▸ **Extracted records**
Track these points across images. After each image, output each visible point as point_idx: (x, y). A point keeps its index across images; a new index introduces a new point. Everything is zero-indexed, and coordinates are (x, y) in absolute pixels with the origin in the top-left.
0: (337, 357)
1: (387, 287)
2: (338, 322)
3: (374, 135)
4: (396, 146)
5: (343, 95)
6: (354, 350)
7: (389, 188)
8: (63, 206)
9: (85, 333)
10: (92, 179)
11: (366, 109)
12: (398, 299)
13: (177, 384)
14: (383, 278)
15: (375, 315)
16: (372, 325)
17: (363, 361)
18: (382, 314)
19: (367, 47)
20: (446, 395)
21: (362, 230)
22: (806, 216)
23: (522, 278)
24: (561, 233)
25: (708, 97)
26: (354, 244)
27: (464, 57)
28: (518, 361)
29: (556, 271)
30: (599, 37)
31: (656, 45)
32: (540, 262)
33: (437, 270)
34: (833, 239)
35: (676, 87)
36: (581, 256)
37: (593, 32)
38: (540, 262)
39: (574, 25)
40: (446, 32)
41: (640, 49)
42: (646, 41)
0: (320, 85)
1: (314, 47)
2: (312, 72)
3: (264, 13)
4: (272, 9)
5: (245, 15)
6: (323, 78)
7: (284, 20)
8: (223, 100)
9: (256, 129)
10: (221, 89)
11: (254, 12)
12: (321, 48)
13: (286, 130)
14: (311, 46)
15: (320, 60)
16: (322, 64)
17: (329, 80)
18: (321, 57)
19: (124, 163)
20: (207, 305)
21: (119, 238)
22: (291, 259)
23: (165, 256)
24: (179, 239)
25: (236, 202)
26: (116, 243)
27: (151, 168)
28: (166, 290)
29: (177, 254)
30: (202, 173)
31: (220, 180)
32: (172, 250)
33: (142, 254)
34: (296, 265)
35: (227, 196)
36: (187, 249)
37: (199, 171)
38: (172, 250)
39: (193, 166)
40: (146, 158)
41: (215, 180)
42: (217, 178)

▸ **Short exercise**
Extract every row above and copy each one word for word.

▸ **Response below**
Track these points across images. After each image, output each visible point as point_idx: (x, y). A point keeps its index across images; a new index introduces a new point. Everything is zero-indexed, and coordinates are (x, y) in absolute pixels with the origin in the top-left.
0: (337, 357)
1: (387, 287)
2: (338, 322)
3: (374, 135)
4: (396, 146)
5: (343, 95)
6: (354, 350)
7: (389, 188)
8: (63, 206)
9: (85, 333)
10: (92, 179)
11: (366, 109)
12: (398, 299)
13: (177, 384)
14: (383, 278)
15: (375, 315)
16: (372, 325)
17: (363, 361)
18: (382, 314)
19: (367, 47)
20: (446, 395)
21: (362, 230)
22: (806, 216)
23: (522, 278)
24: (561, 233)
25: (708, 97)
26: (354, 244)
27: (464, 57)
28: (518, 361)
29: (556, 271)
30: (599, 37)
31: (656, 45)
32: (540, 262)
33: (437, 270)
34: (833, 239)
35: (676, 87)
36: (581, 256)
37: (593, 32)
38: (540, 262)
39: (574, 25)
40: (446, 32)
41: (640, 49)
42: (646, 41)
0: (320, 85)
1: (314, 47)
2: (312, 72)
3: (264, 13)
4: (272, 9)
5: (245, 15)
6: (323, 78)
7: (284, 20)
8: (223, 100)
9: (256, 129)
10: (221, 89)
11: (254, 12)
12: (321, 48)
13: (286, 130)
14: (311, 46)
15: (320, 60)
16: (322, 64)
17: (329, 80)
18: (321, 57)
19: (124, 163)
20: (207, 305)
21: (119, 238)
22: (291, 259)
23: (165, 256)
24: (179, 239)
25: (236, 202)
26: (116, 243)
27: (151, 168)
28: (166, 290)
29: (177, 254)
30: (202, 173)
31: (220, 180)
32: (172, 250)
33: (142, 254)
34: (296, 265)
35: (227, 196)
36: (187, 249)
37: (199, 171)
38: (172, 250)
39: (193, 166)
40: (146, 158)
41: (215, 180)
42: (217, 178)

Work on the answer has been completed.